▸ **WHAT TO PRODUCE**
Review the listing and copy each line that holds the word "yellow".

___ RECORDS FOR THIS EXERCISE ___

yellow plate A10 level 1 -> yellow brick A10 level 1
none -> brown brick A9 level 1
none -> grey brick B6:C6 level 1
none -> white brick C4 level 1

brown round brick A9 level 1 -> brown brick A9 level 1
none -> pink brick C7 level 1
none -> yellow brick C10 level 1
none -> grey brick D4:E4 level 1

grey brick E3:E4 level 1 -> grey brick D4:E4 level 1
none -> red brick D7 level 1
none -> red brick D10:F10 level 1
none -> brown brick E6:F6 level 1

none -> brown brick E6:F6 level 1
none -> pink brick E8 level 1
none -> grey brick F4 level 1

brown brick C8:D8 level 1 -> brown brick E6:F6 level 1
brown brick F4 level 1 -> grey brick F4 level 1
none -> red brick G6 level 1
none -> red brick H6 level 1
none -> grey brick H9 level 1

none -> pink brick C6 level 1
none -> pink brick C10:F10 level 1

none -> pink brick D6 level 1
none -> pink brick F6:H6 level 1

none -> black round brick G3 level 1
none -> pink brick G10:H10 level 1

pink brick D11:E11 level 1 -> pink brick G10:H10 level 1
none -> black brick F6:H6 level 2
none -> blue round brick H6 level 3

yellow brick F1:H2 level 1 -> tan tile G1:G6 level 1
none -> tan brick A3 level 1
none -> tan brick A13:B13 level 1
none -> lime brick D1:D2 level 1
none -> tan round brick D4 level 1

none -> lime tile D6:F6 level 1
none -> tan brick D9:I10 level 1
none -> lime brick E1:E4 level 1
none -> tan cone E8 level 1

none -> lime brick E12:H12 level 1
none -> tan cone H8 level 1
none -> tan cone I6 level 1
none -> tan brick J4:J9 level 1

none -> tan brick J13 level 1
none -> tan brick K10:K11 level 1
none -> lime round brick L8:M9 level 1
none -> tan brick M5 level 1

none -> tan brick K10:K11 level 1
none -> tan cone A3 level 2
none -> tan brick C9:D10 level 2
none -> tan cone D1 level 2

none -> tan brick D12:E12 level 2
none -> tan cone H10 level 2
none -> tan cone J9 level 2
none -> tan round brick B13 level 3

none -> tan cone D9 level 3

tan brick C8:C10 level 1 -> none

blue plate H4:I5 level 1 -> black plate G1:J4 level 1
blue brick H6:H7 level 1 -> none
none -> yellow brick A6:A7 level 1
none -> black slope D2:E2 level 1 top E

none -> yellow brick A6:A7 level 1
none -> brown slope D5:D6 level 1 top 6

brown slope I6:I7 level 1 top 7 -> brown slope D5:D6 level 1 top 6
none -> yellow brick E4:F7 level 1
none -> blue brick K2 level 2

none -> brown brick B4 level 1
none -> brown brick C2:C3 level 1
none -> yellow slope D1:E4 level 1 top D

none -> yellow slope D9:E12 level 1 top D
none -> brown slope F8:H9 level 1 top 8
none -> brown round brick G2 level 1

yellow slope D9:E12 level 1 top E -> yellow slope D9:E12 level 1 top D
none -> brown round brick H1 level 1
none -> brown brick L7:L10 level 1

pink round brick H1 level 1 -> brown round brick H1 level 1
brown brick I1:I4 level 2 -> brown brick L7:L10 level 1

___

▸ **SOLUTION TO THIS TASK**
yellow plate A10 level 1 -> yellow brick A10 level 1
none -> yellow brick C10 level 1
yellow brick F1:H2 level 1 -> tan tile G1:G6 level 1
none -> yellow brick A6:A7 level 1
none -> yellow brick A6:A7 level 1
none -> yellow brick E4:F7 level 1
none -> yellow slope D1:E4 level 1 top D
none -> yellow slope D9:E12 level 1 top D
yellow slope D9:E12 level 1 top E -> yellow slope D9:E12 level 1 top D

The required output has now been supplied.